Nothing in the listing should be altered when it is copied, and no picture goes into the copy.

## Data extract
* * *

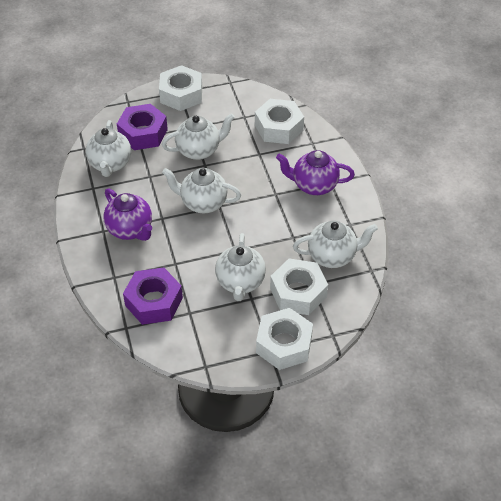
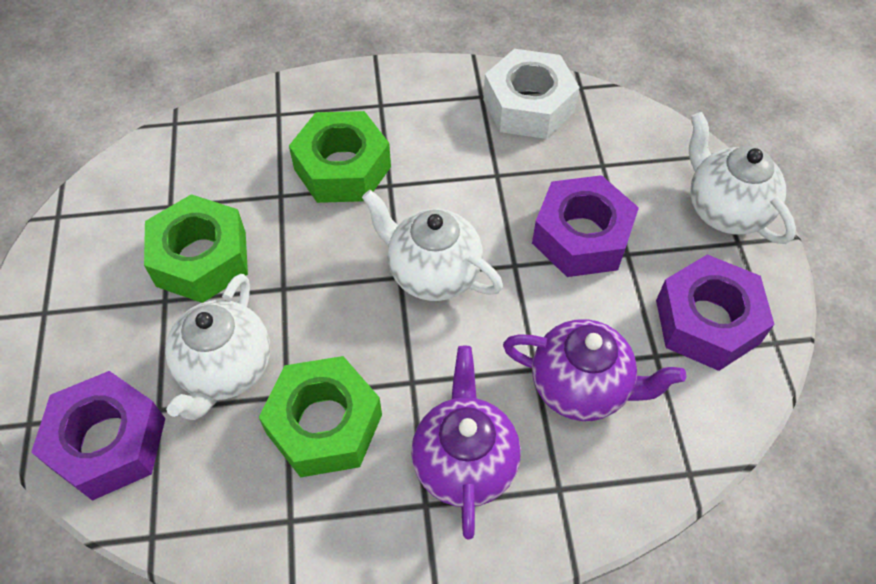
green nut: 0 -> 3
purple nut: 2 -> 3
white nut: 4 -> 1
white teapot: 5 -> 3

* * *

## Written answer
green nut: 0 -> 3
purple nut: 2 -> 3
white nut: 4 -> 1
white teapot: 5 -> 3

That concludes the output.